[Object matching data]
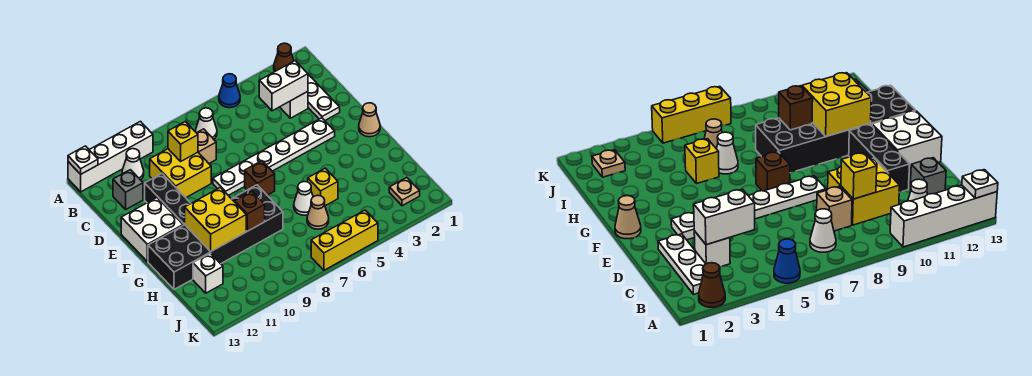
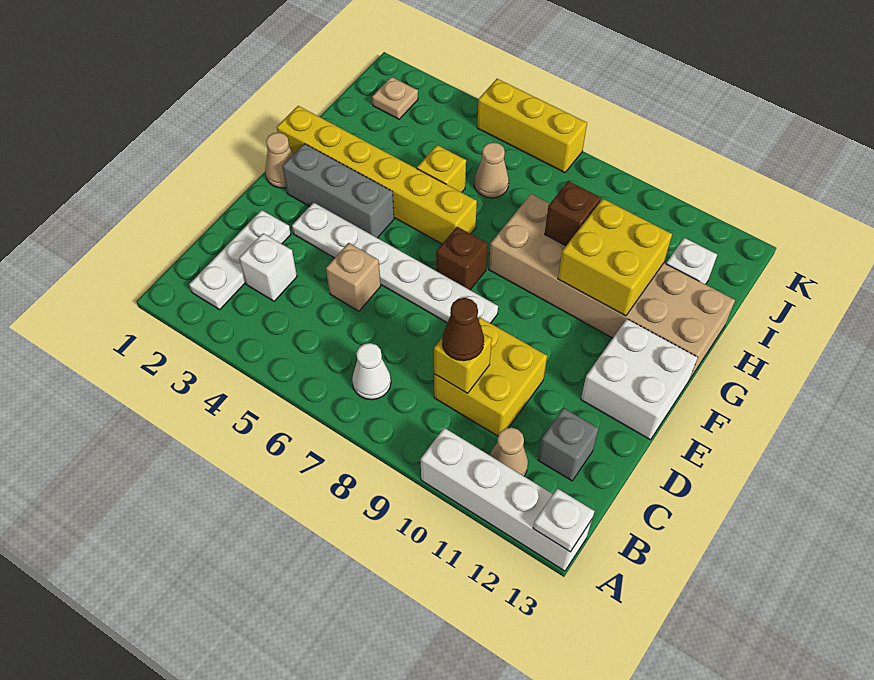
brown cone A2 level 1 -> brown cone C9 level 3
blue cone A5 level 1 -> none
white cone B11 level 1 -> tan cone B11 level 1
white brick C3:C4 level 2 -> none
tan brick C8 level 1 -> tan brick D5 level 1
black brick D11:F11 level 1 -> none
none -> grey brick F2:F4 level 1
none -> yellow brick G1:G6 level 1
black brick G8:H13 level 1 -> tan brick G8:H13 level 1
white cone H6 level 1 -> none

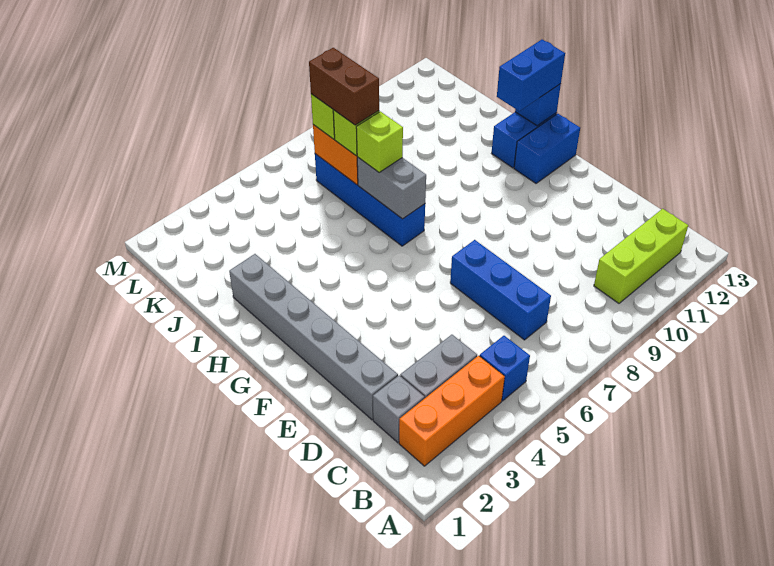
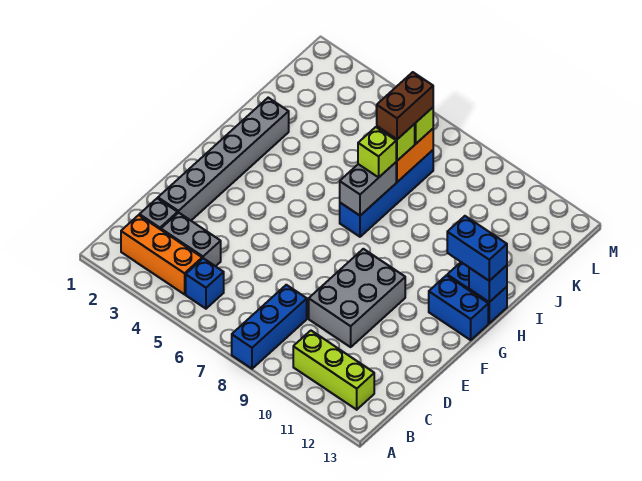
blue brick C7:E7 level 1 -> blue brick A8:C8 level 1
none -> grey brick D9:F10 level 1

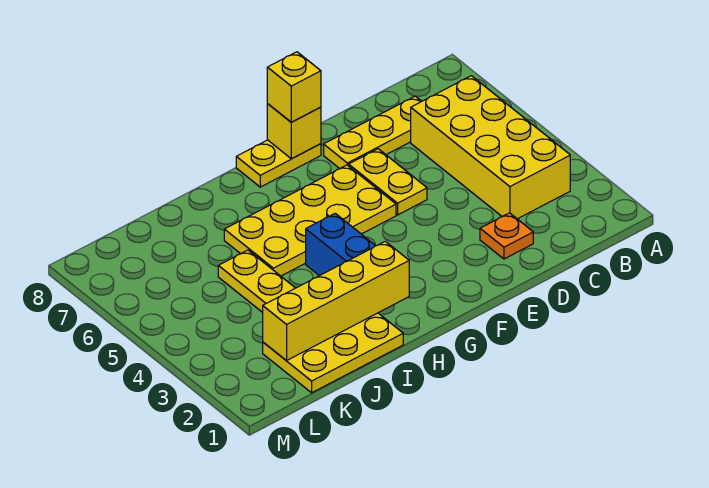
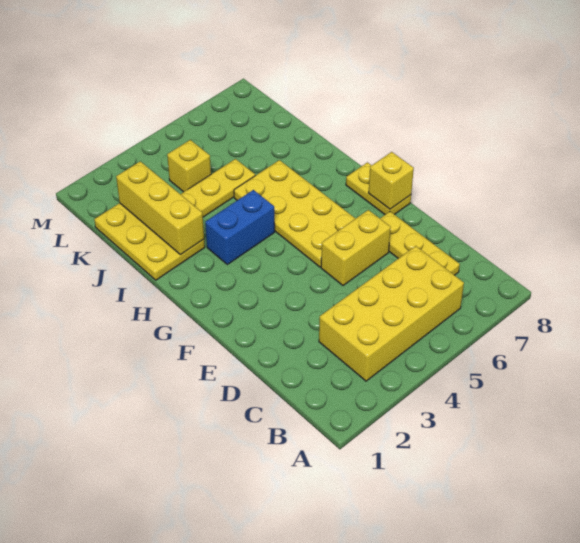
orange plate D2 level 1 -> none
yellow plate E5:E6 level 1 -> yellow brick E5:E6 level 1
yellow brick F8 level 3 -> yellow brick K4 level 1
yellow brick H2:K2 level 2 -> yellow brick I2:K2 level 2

**WHAT IS NEEDED**
Find and count the lines of the data that include the string "white", and report that figure by itself.

**FINISHED TASK**
3